Revision tracking records
──────

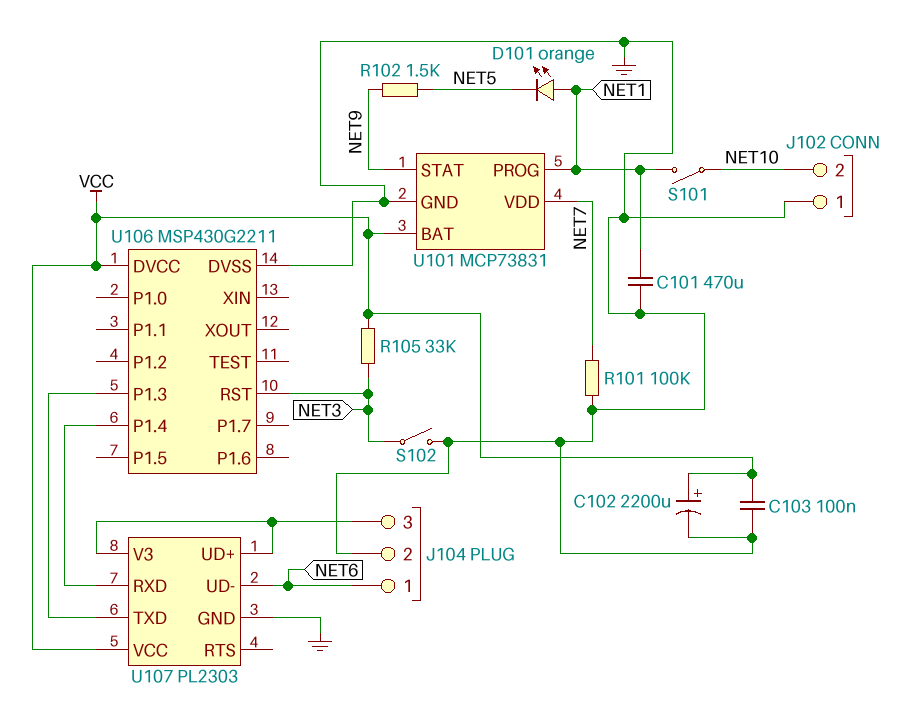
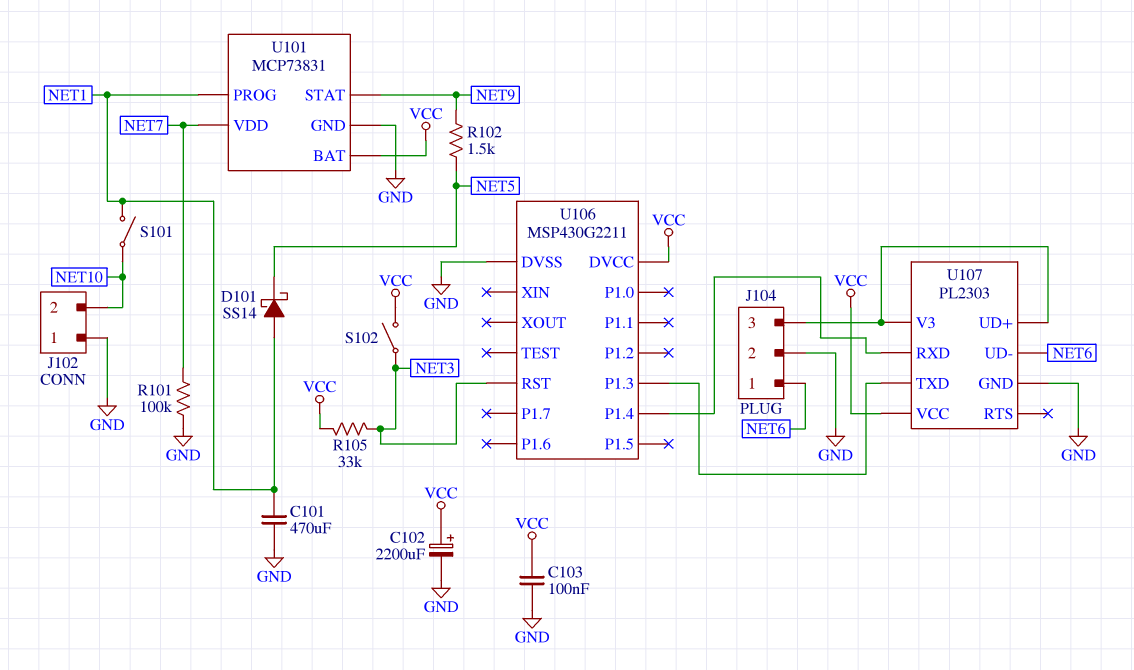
D101: LED orange (A NET1, K NET5) -> schottky SS14 (A NET1, K NET5)
S102: switch (GND, NET3) -> switch (NET3, VCC)

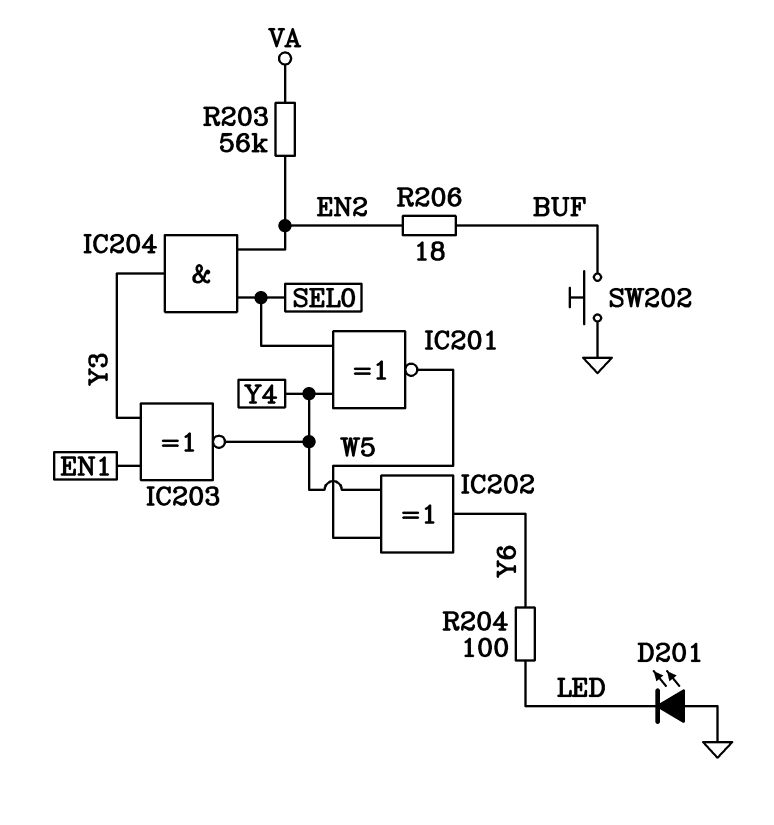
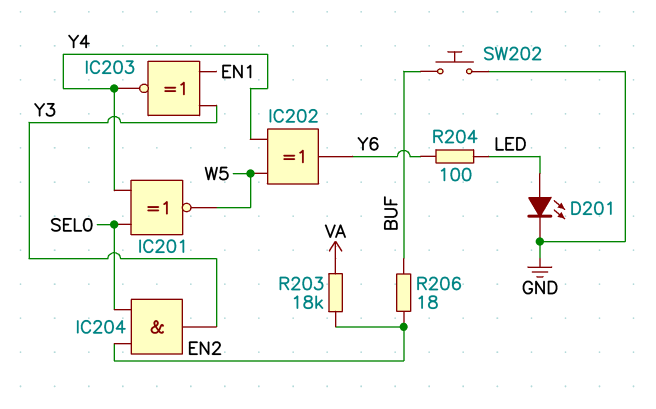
D201: LED (A GND, K LED) -> LED (A LED, K GND)
R203: 56k (EN2, VA) -> 18k (EN2, VA)

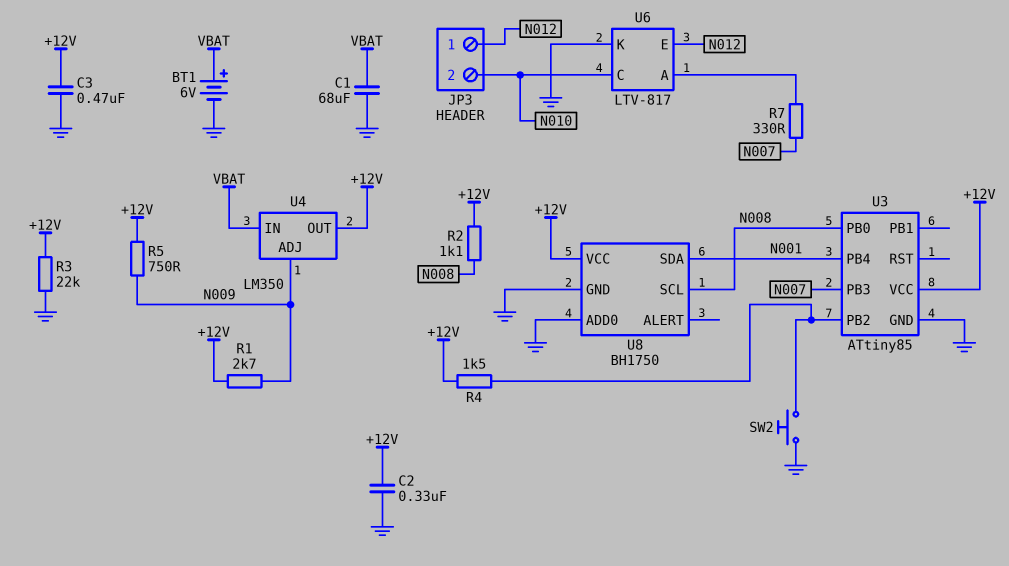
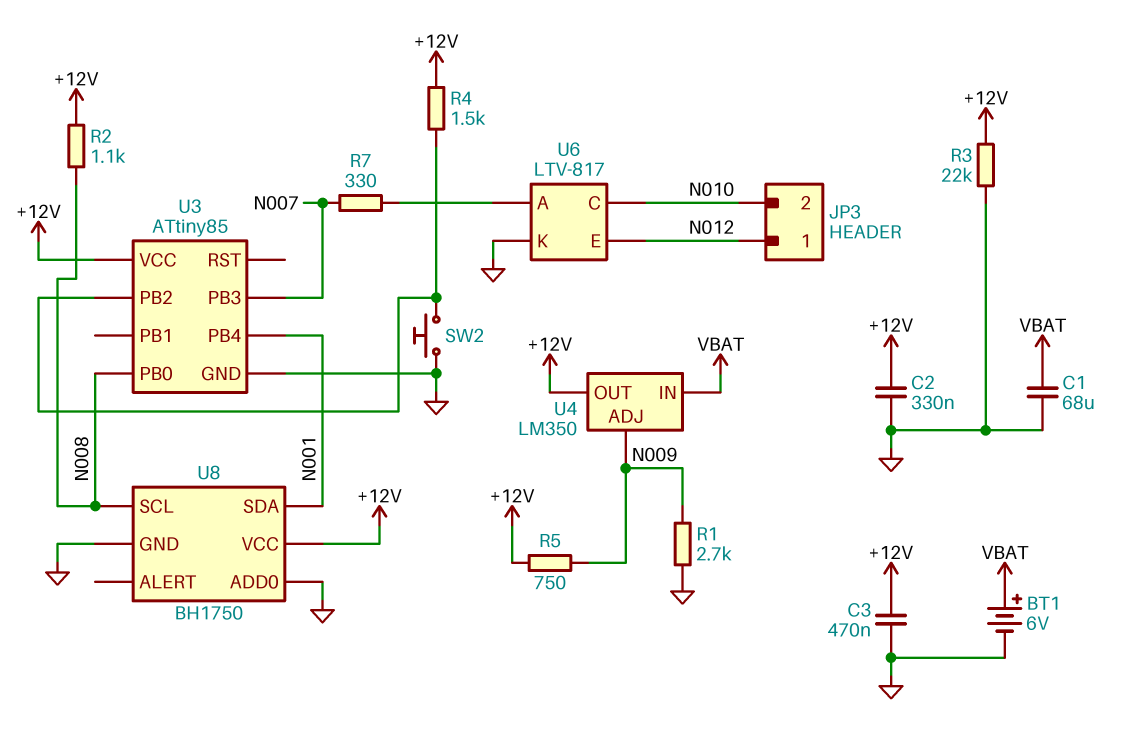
R1: 2.7k (+12V, N009) -> 2.7k (GND, N009)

──────

■ **WHAT TO WORK ON**: Transcribe exactly, and only, the lines from the one containing "S102: switch (GND, NET3)" through the last line of the records above, both included; leave out the pictures.

■ **RESPONSE**:
S102: switch (GND, NET3) -> switch (NET3, VCC)

D201: LED (A GND, K LED) -> LED (A LED, K GND)
R203: 56k (EN2, VA) -> 18k (EN2, VA)

R1: 2.7k (+12V, N009) -> 2.7k (GND, N009)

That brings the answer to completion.